### Task objective
Write out exactly the lines running from the one with "left to centre" to the end of the data, including both of those lines and excluding pictures.

Recorded data Start Marker

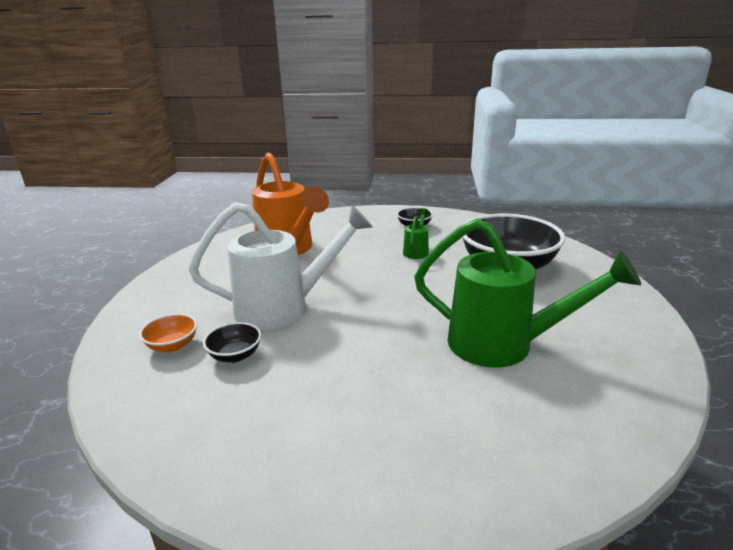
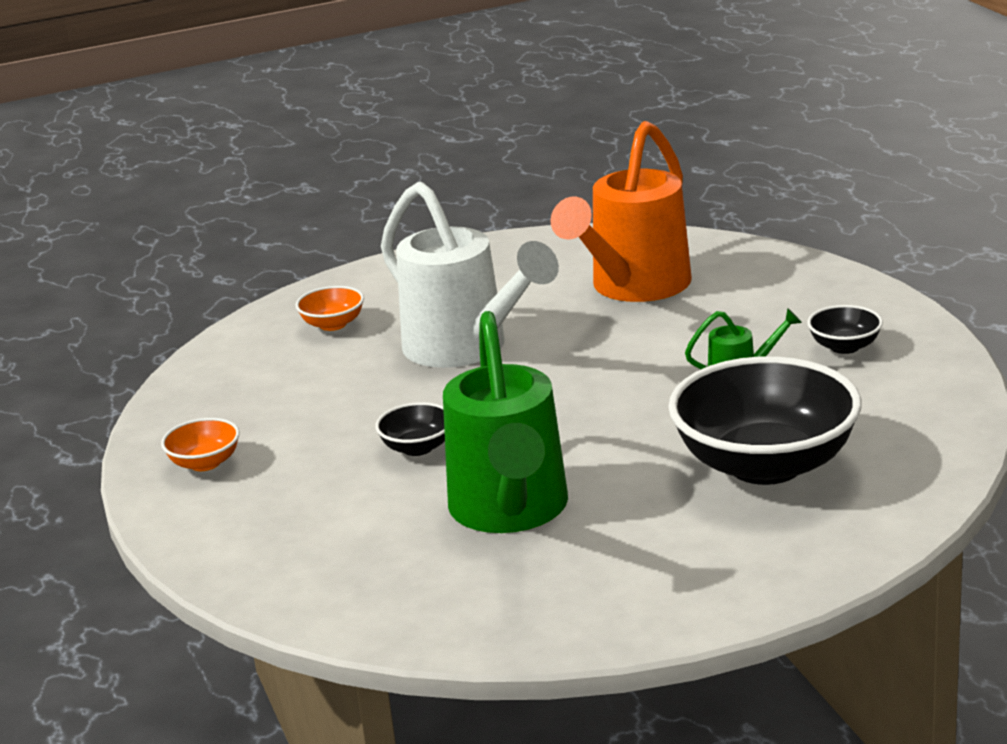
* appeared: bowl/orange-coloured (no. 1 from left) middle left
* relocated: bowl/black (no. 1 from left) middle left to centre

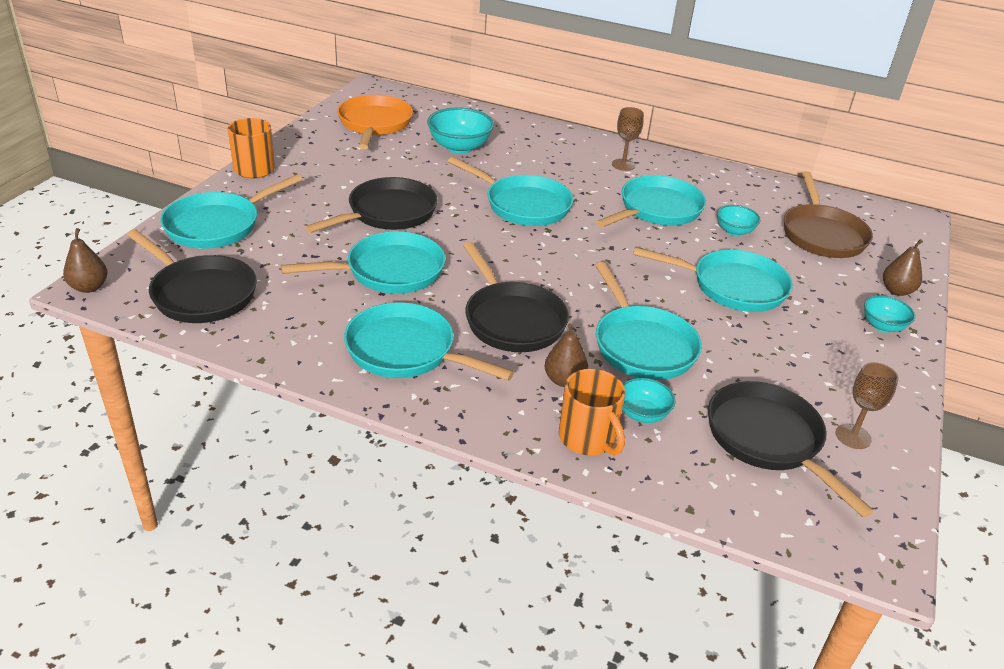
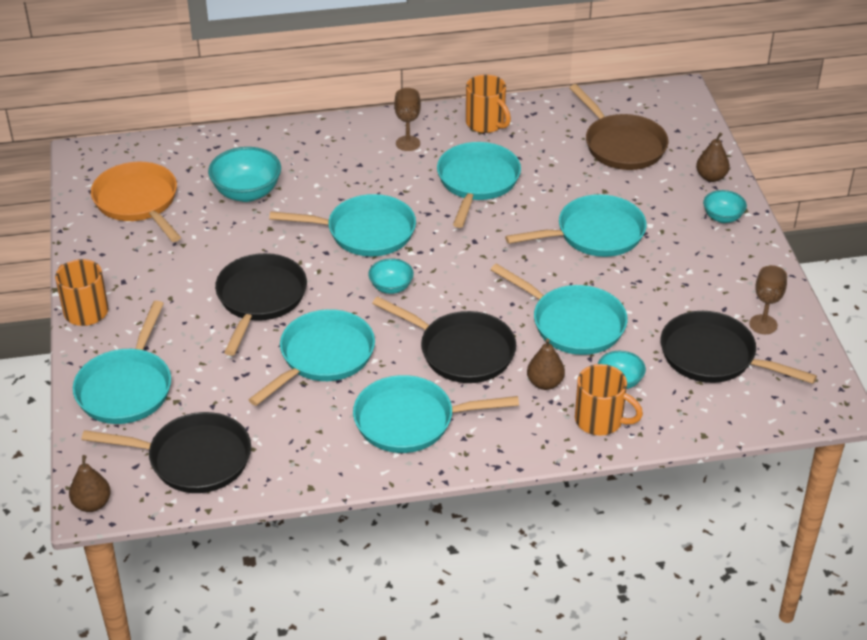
* appeared: mug/orange-coloured (no. 2 from left) top centre
* relocated: bowl/aqua (no. 3 from left in the first image) top right to bowl/aqua (no. 2 from left) centre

Recorded data End Marker

### Task output
* relocated: bowl/black (no. 1 from left) middle left to centre

* appeared: mug/orange-coloured (no. 2 from left) top centre
* relocated: bowl/aqua (no. 3 from left in the first image) top right to bowl/aqua (no. 2 from left) centre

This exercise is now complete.